> **Task statement**: The task calls for each record to be given again unchanged, minus any pictures.

*** Available data ***

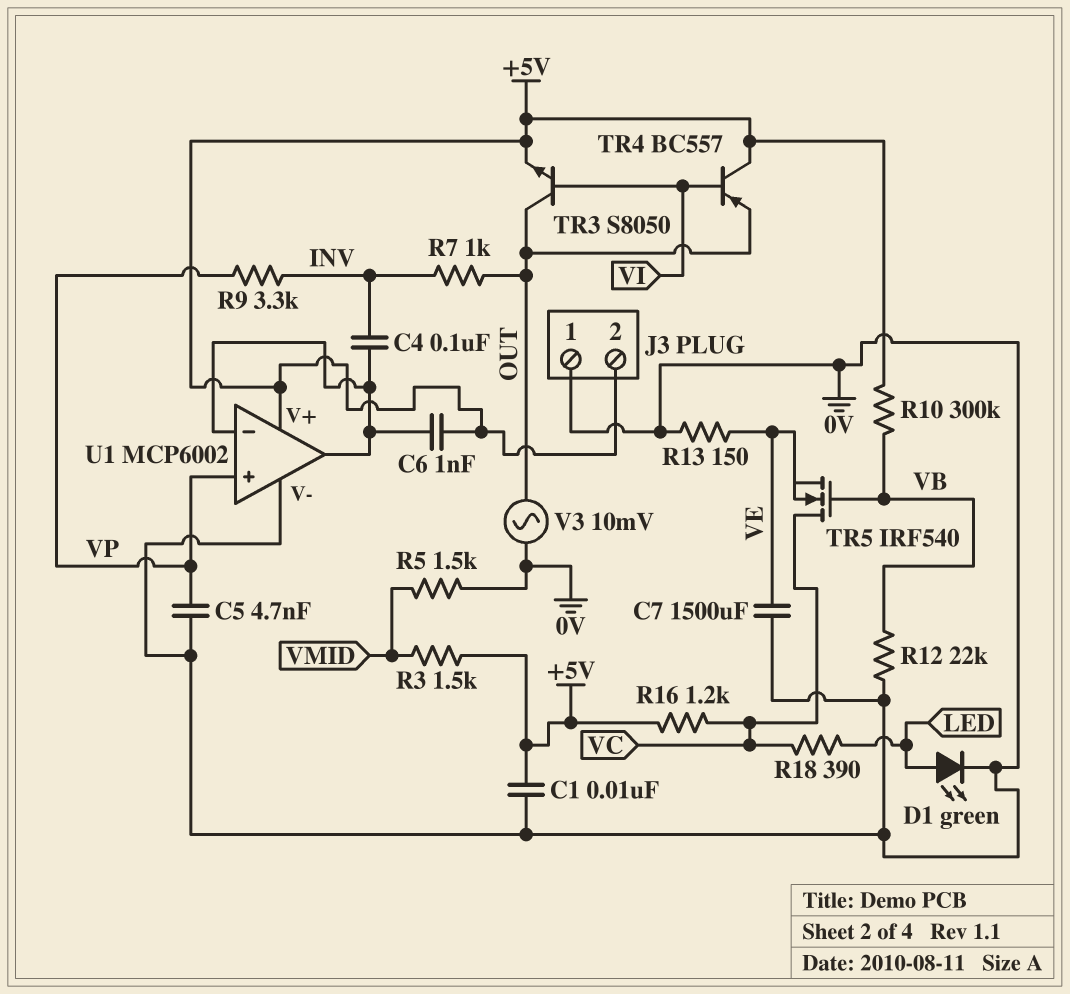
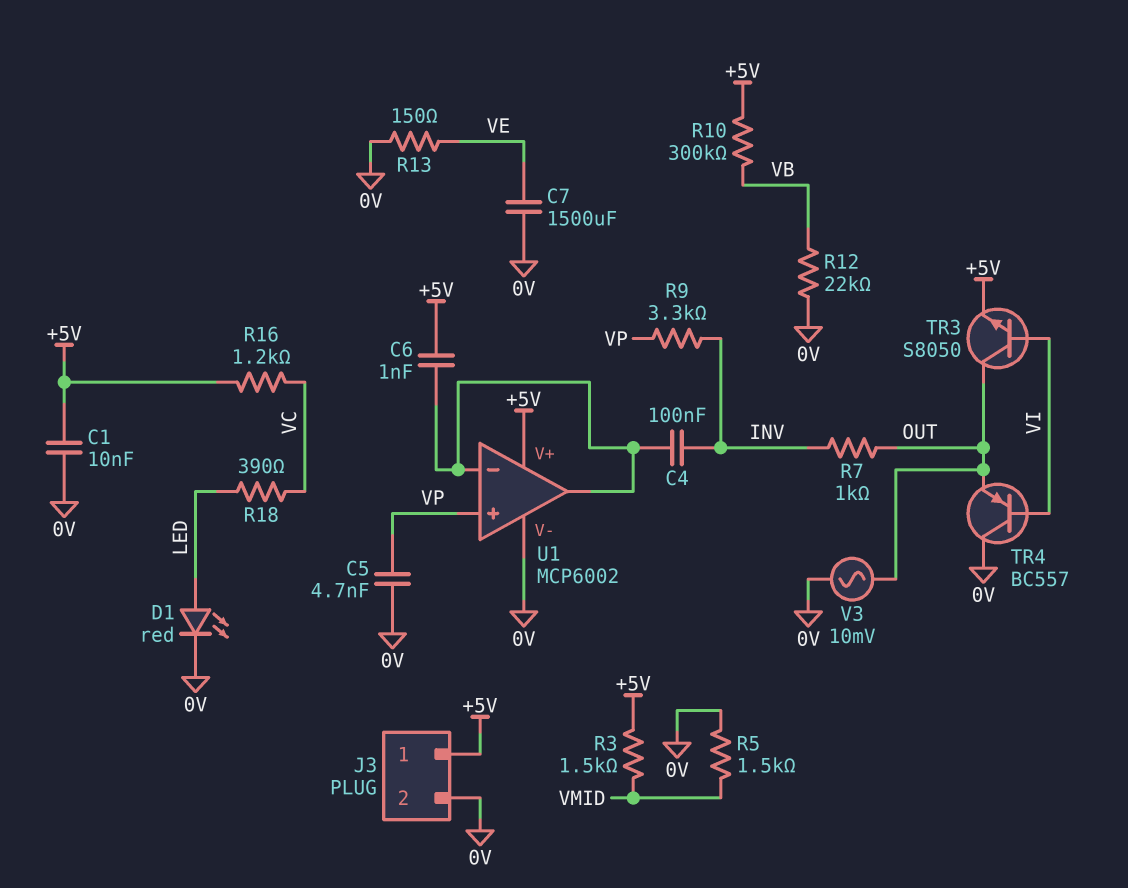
D1: LED green (A LED, K 0V) -> LED red (A LED, K 0V)
J3 pin 1: 0V -> +5V
J3 pin 2: +5V -> 0V
TR4: PNP BC557 (B VI, C +5V, E OUT) -> PNP BC557 (B VI, C 0V, E OUT)
TR5: NMOS IRF540 (G VB, D VC, S VE) -> none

*** End of Available data ***

> **Answer to this task**:
D1: LED green (A LED, K 0V) -> LED red (A LED, K 0V)
J3 pin 1: 0V -> +5V
J3 pin 2: +5V -> 0V
TR4: PNP BC557 (B VI, C +5V, E OUT) -> PNP BC557 (B VI, C 0V, E OUT)
TR5: NMOS IRF540 (G VB, D VC, S VE) -> none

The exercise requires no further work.